» INPUT RECORDS

::::::::

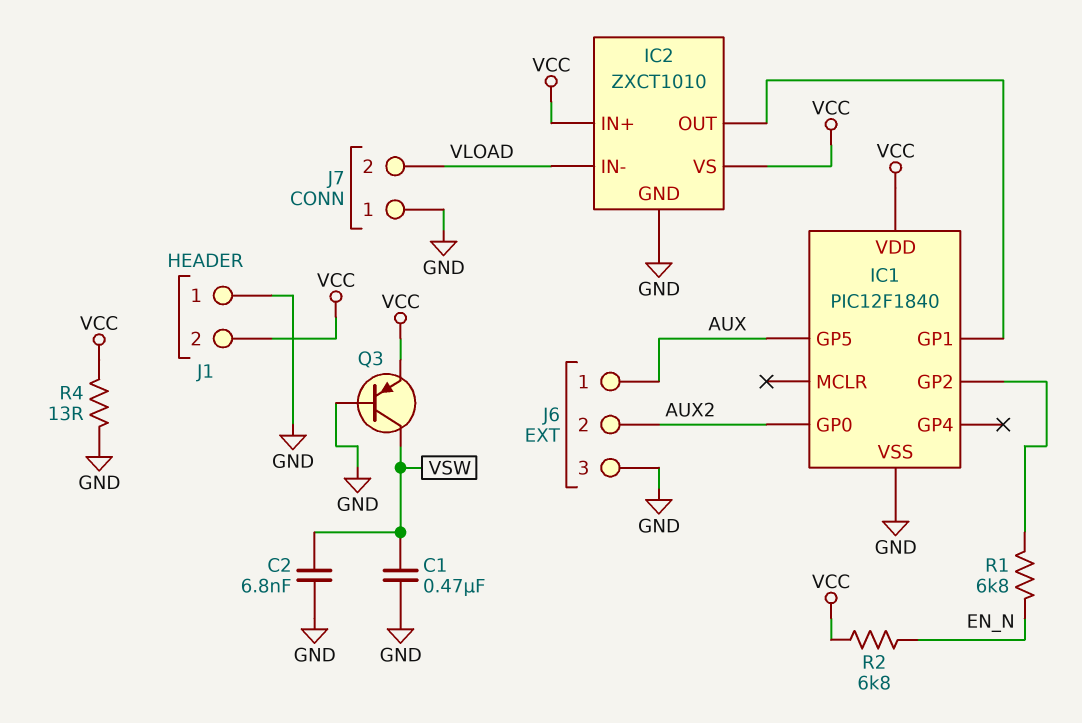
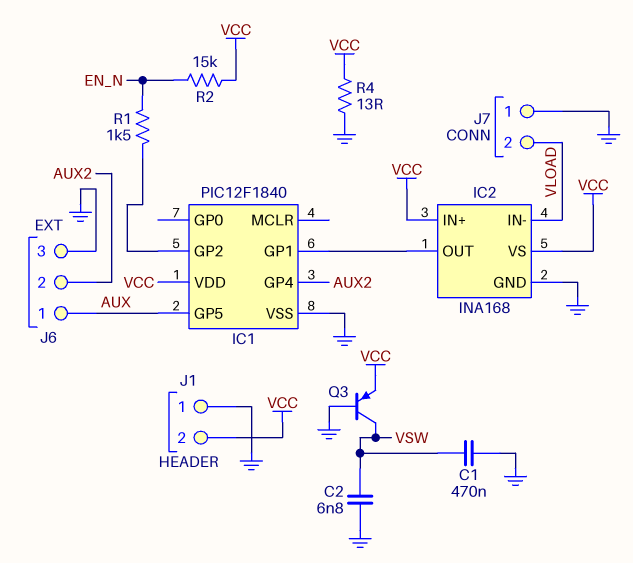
IC1 pin GP0: AUX2 -> none
IC1 pin GP4: none -> AUX2
IC2: ZXCT1010 -> INA168
R1: 6.8k (EN_N, IC1/GP2) -> 1.5k (EN_N, IC1/GP2)
R2: 6.8k (EN_N, VCC) -> 15k (EN_N, VCC)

::::::::

» AIM OF THE TASK
Repeat the material line for line. Pictures stay out of the copy.

» ANSWER FOR THIS EXERCISE
IC1 pin GP0: AUX2 -> none
IC1 pin GP4: none -> AUX2
IC2: ZXCT1010 -> INA168
R1: 6.8k (EN_N, IC1/GP2) -> 1.5k (EN_N, IC1/GP2)
R2: 6.8k (EN_N, VCC) -> 15k (EN_N, VCC)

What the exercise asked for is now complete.